## EXERCISE DIRECTIONS
Skip the pictures, and retype the data below in full, exactly.

┌─ DATA TO EXAMINE

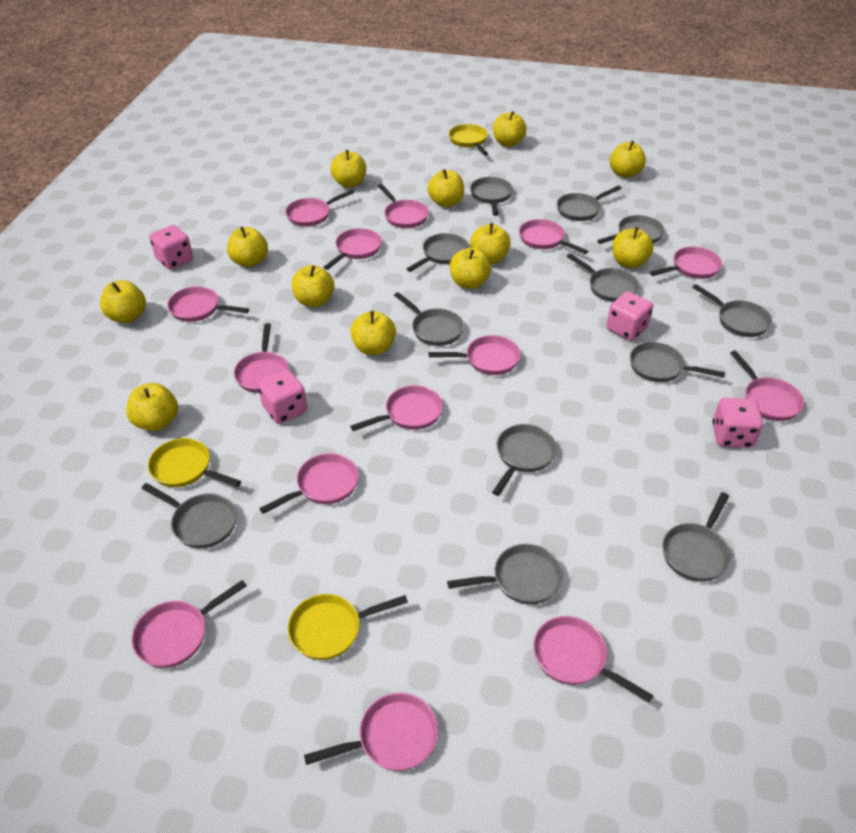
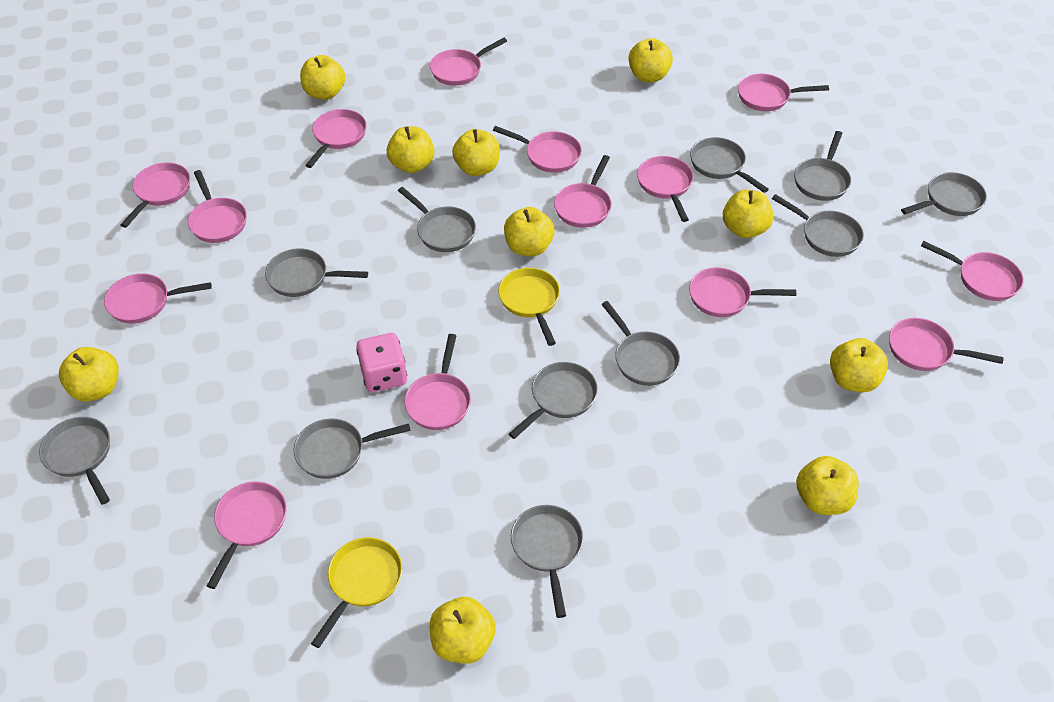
grey pan: 12 -> 11
pink dice: 4 -> 1
yellow apple: 12 -> 10
yellow pan: 3 -> 2

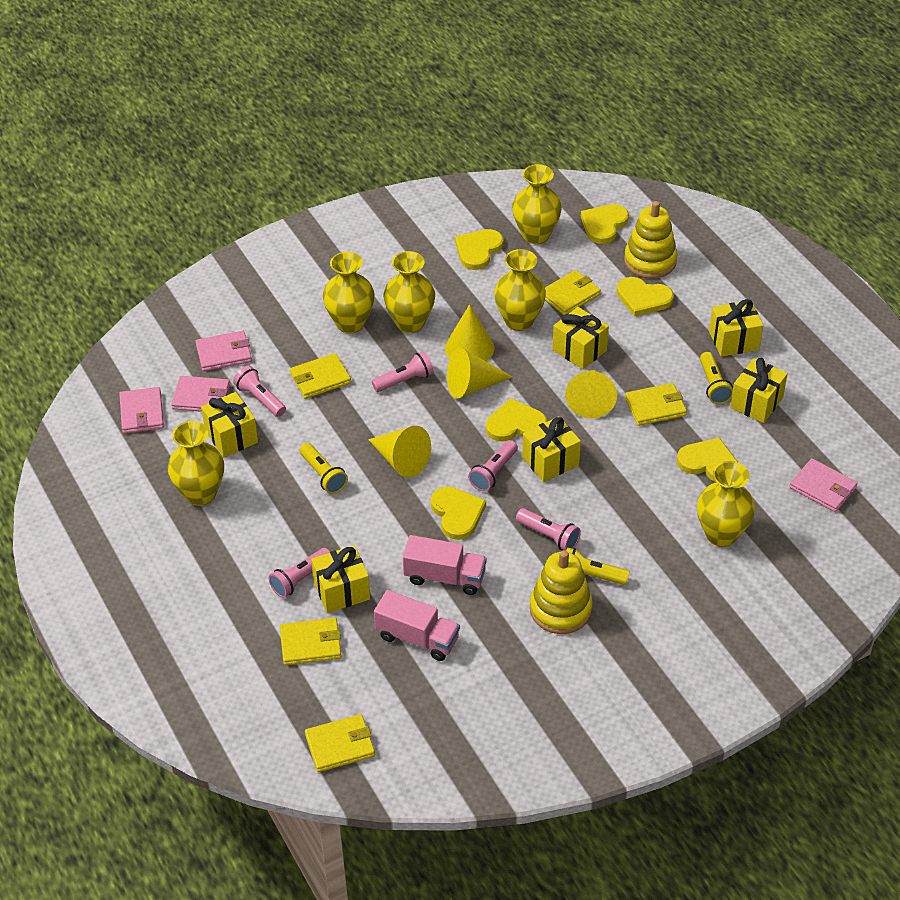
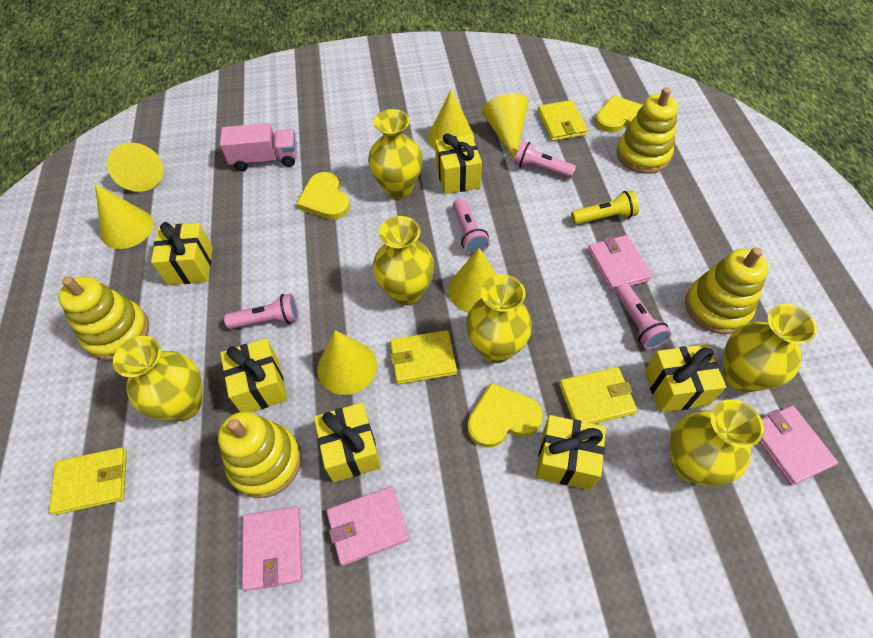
pink flashlight: 5 -> 4
pink truck: 2 -> 1
yellow cone: 4 -> 6
yellow flashlight: 3 -> 1
yellow heart: 6 -> 3
yellow stacking toy: 2 -> 4
yellow wallet: 5 -> 4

└─

## EXPECTED ANSWER
grey pan: 12 -> 11
pink dice: 4 -> 1
yellow apple: 12 -> 10
yellow pan: 3 -> 2

pink flashlight: 5 -> 4
pink truck: 2 -> 1
yellow cone: 4 -> 6
yellow flashlight: 3 -> 1
yellow heart: 6 -> 3
yellow stacking toy: 2 -> 4
yellow wallet: 5 -> 4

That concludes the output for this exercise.